*Exercise details:*
Skip pictures in the listing below; copy exactly the lines from the one with "orange plate A7:B8" through the one with "none -> blue plate K1 level 1", inclusive.

*Supplied data:*
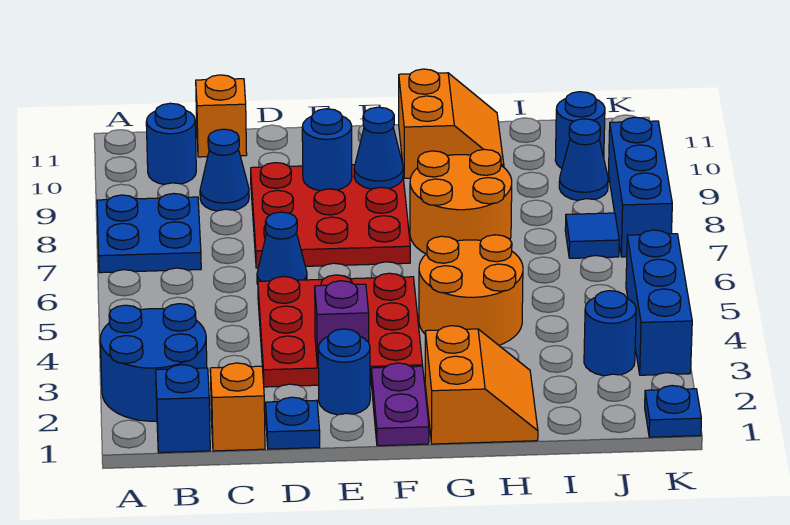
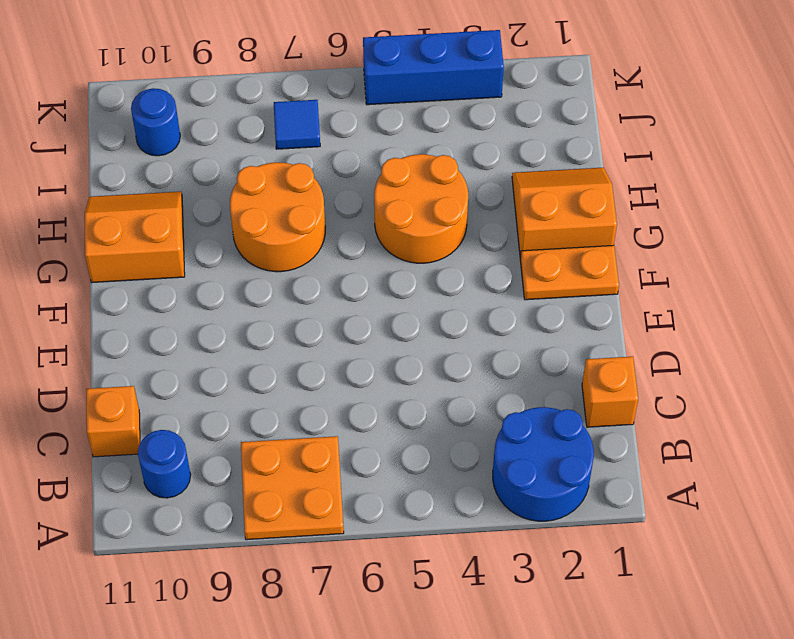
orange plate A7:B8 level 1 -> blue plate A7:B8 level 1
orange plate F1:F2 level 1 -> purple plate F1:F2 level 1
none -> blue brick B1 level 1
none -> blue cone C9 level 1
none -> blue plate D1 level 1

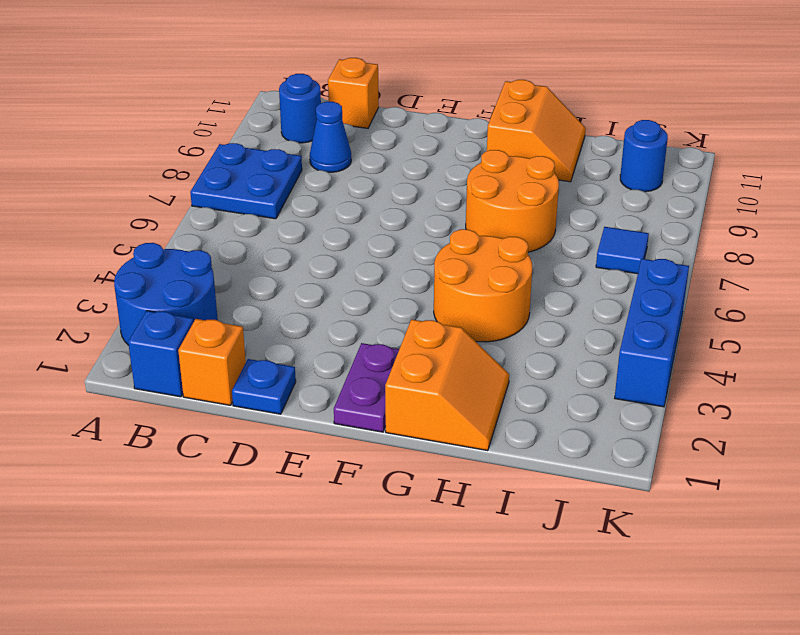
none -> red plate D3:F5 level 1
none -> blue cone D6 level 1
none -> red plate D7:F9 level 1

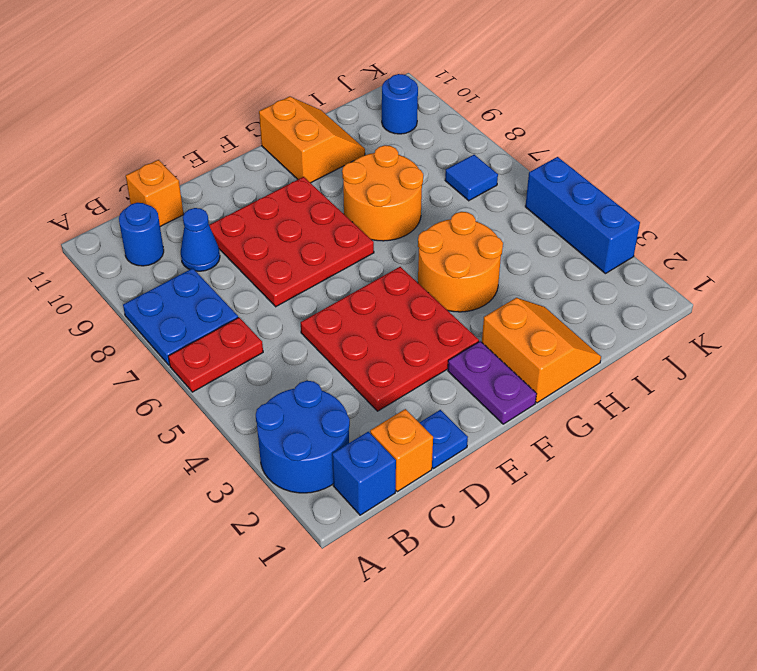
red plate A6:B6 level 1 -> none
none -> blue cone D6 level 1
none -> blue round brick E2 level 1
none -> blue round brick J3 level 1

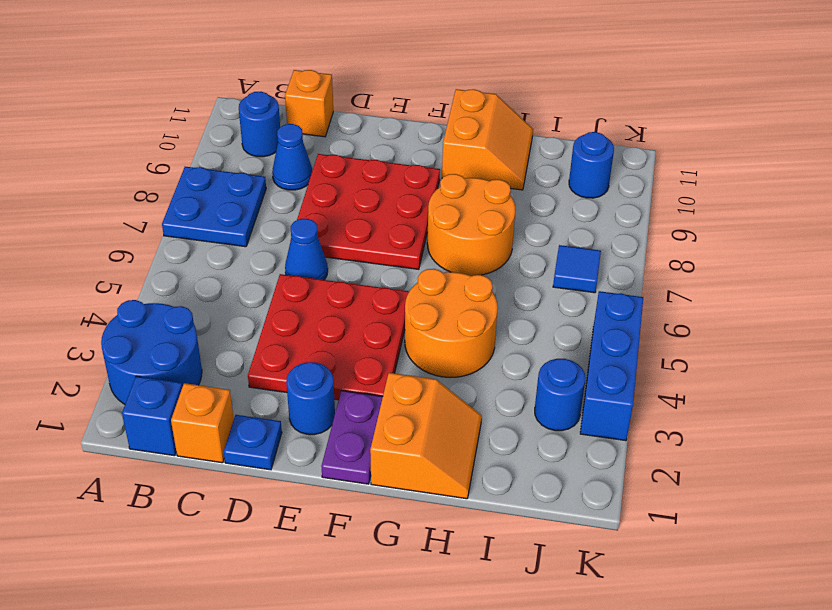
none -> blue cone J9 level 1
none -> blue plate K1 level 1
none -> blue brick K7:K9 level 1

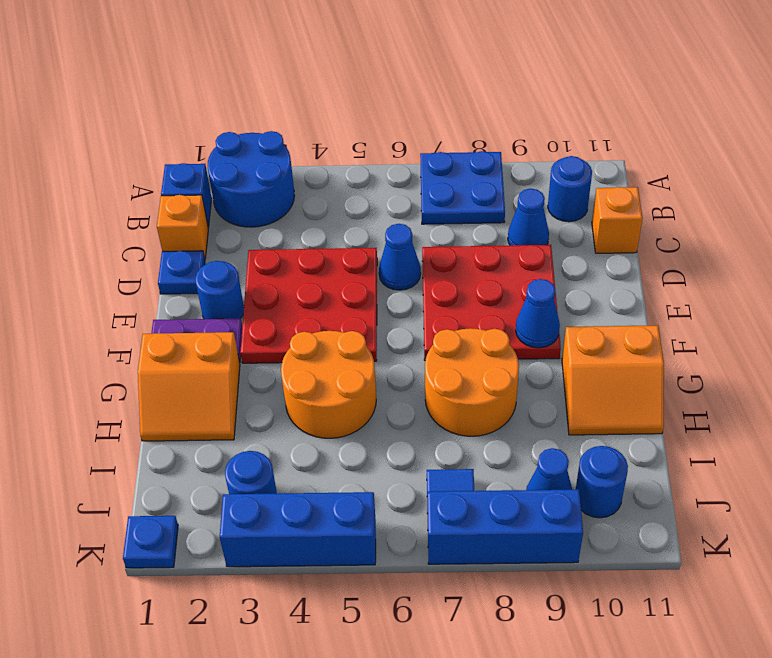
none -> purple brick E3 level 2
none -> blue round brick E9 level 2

==

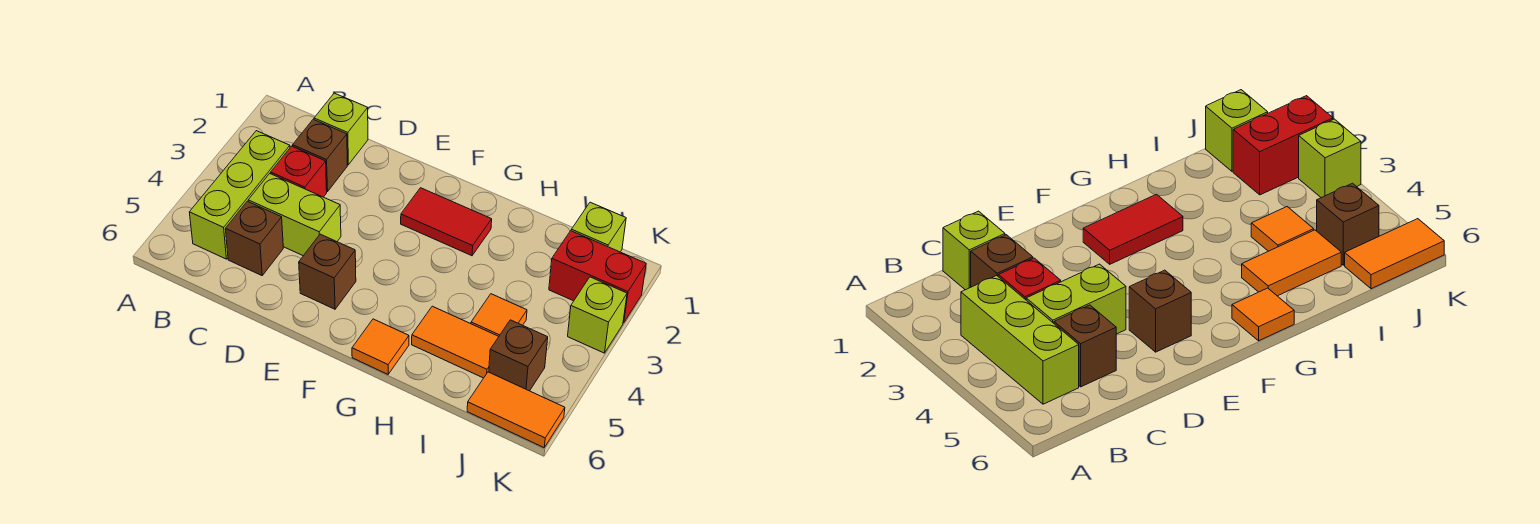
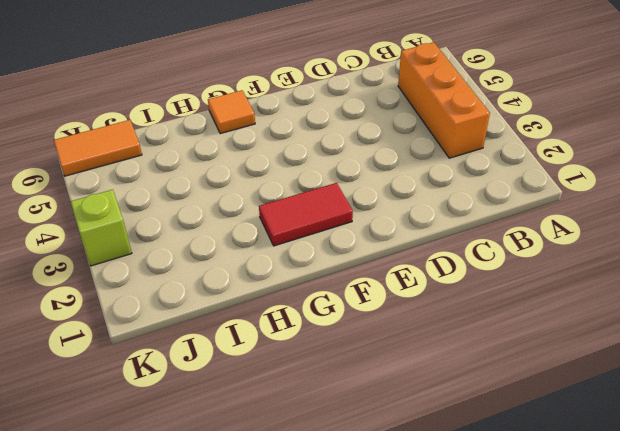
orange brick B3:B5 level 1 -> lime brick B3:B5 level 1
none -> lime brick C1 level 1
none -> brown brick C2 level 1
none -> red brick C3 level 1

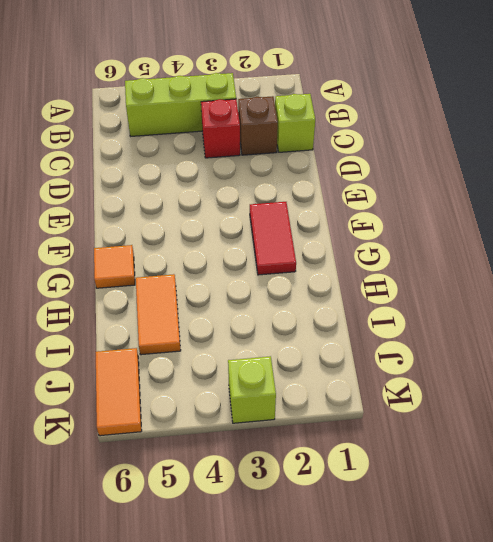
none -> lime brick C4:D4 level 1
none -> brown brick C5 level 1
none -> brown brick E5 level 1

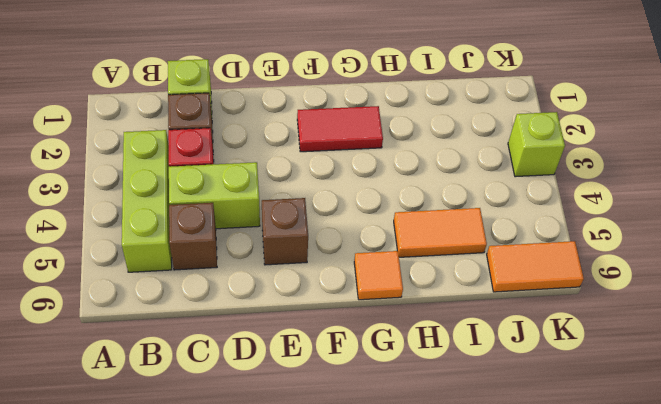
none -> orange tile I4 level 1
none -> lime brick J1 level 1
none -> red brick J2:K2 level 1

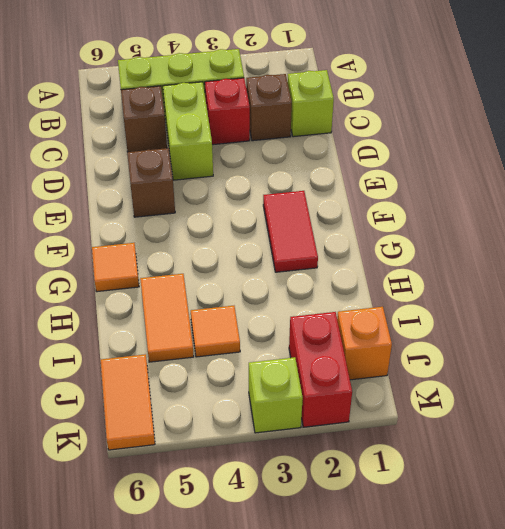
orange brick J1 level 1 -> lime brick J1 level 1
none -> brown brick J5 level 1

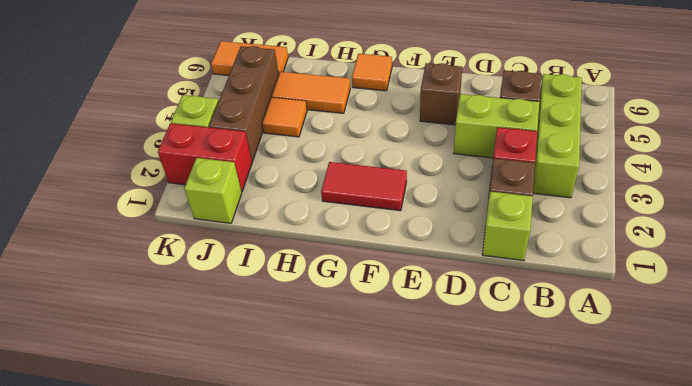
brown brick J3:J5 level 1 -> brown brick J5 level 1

*Response for this exercise:*
orange plate A7:B8 level 1 -> blue plate A7:B8 level 1
orange plate F1:F2 level 1 -> purple plate F1:F2 level 1
none -> blue brick B1 level 1
none -> blue cone C9 level 1
none -> blue plate D1 level 1

none -> red plate D3:F5 level 1
none -> blue cone D6 level 1
none -> red plate D7:F9 level 1

red plate A6:B6 level 1 -> none
none -> blue cone D6 level 1
none -> blue round brick E2 level 1
none -> blue round brick J3 level 1

none -> blue cone J9 level 1
none -> blue plate K1 level 1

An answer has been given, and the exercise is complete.